= EXERCISE DETAILS =
Without the pictures, write out every entry that follows exactly.

= DATA PROVIDED =
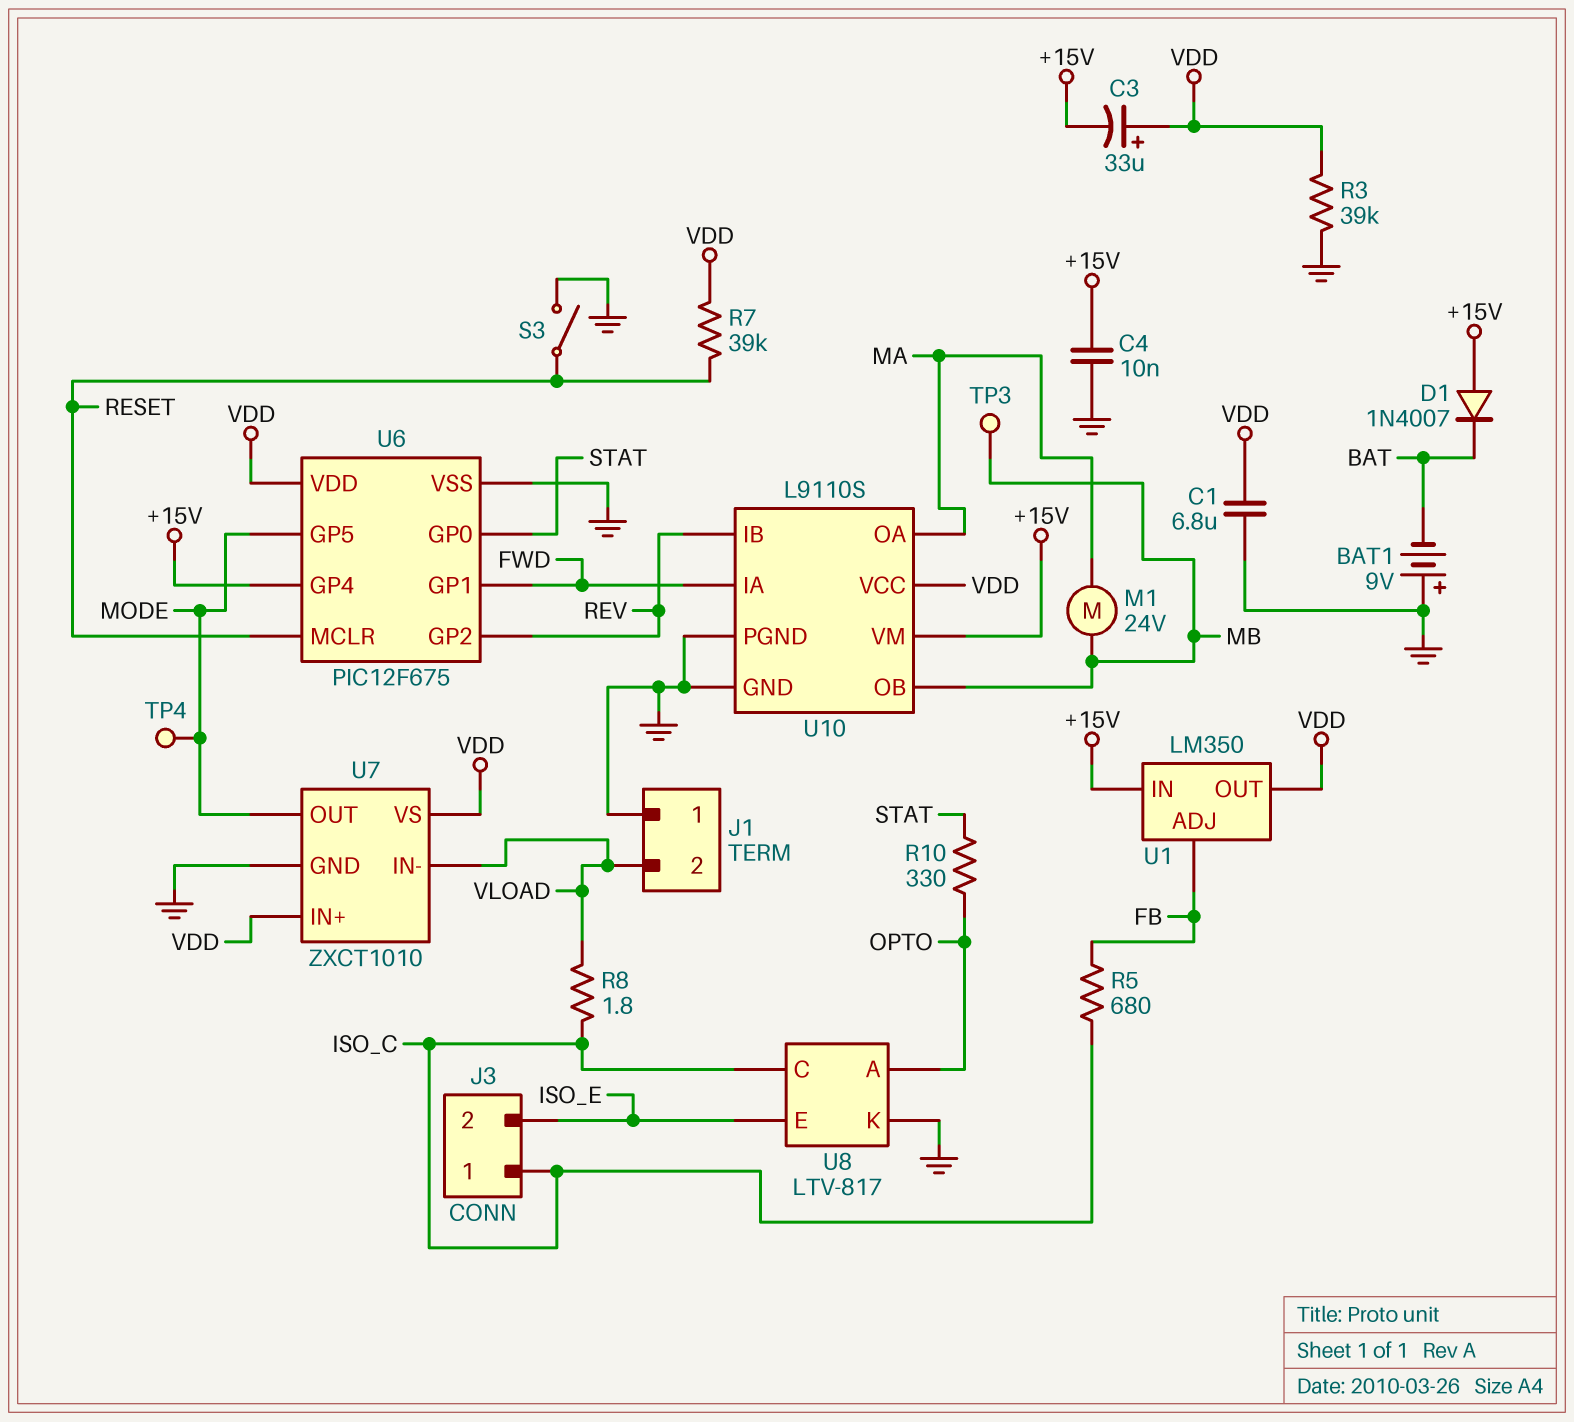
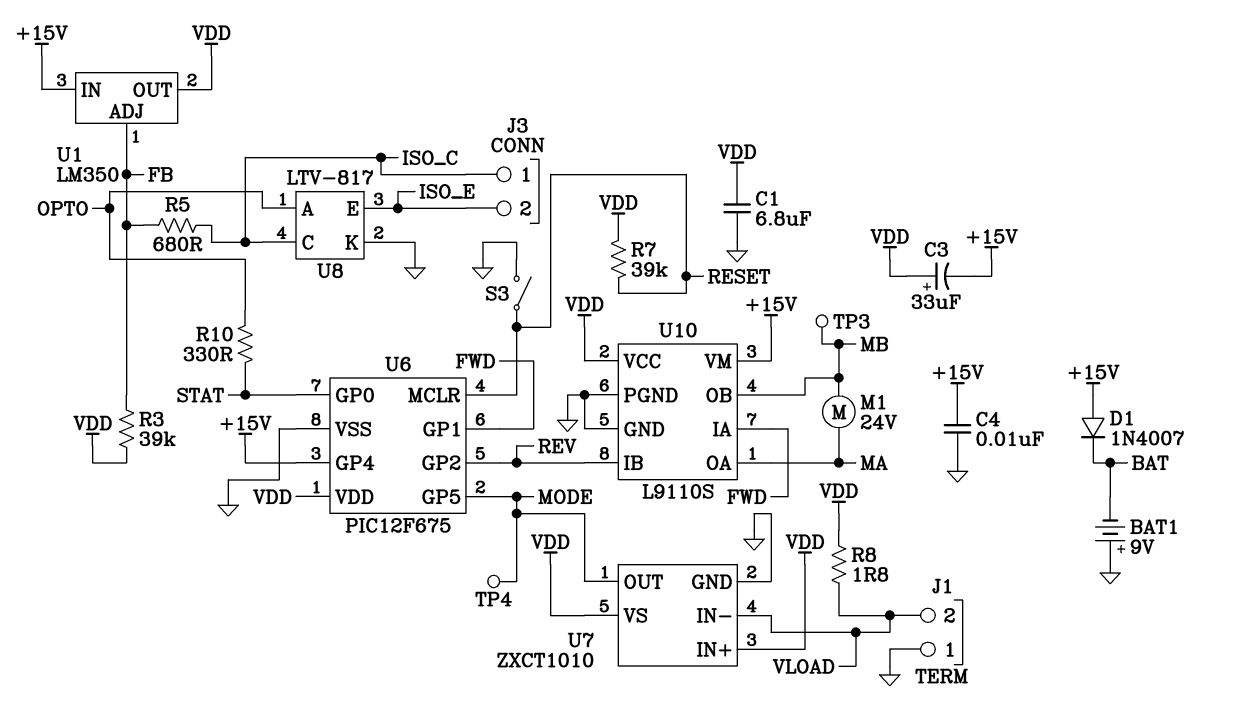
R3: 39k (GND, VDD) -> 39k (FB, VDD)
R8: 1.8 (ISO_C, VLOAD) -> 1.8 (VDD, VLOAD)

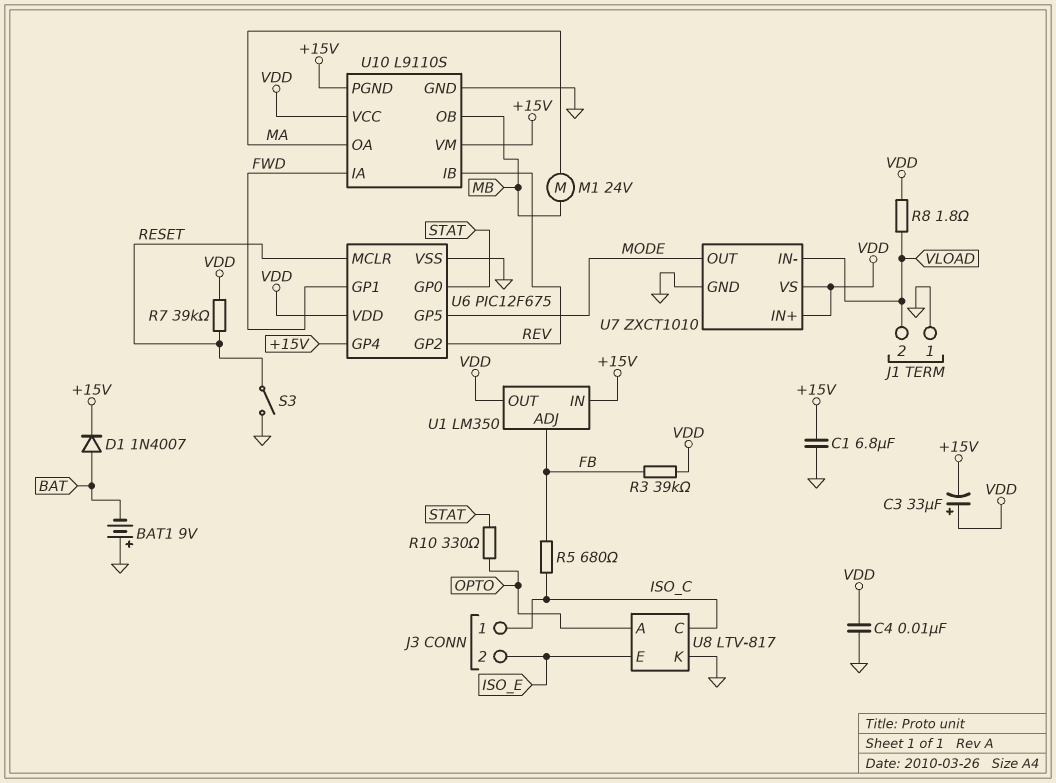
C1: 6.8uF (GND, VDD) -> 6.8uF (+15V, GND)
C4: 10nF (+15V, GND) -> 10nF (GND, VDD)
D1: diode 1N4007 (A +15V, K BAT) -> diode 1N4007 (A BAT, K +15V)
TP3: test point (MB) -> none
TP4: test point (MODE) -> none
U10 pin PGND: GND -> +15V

= ANSWER BELOW =
R3: 39k (GND, VDD) -> 39k (FB, VDD)
R8: 1.8 (ISO_C, VLOAD) -> 1.8 (VDD, VLOAD)

C1: 6.8uF (GND, VDD) -> 6.8uF (+15V, GND)
C4: 10nF (+15V, GND) -> 10nF (GND, VDD)
D1: diode 1N4007 (A +15V, K BAT) -> diode 1N4007 (A BAT, K +15V)
TP3: test point (MB) -> none
TP4: test point (MODE) -> none
U10 pin PGND: GND -> +15V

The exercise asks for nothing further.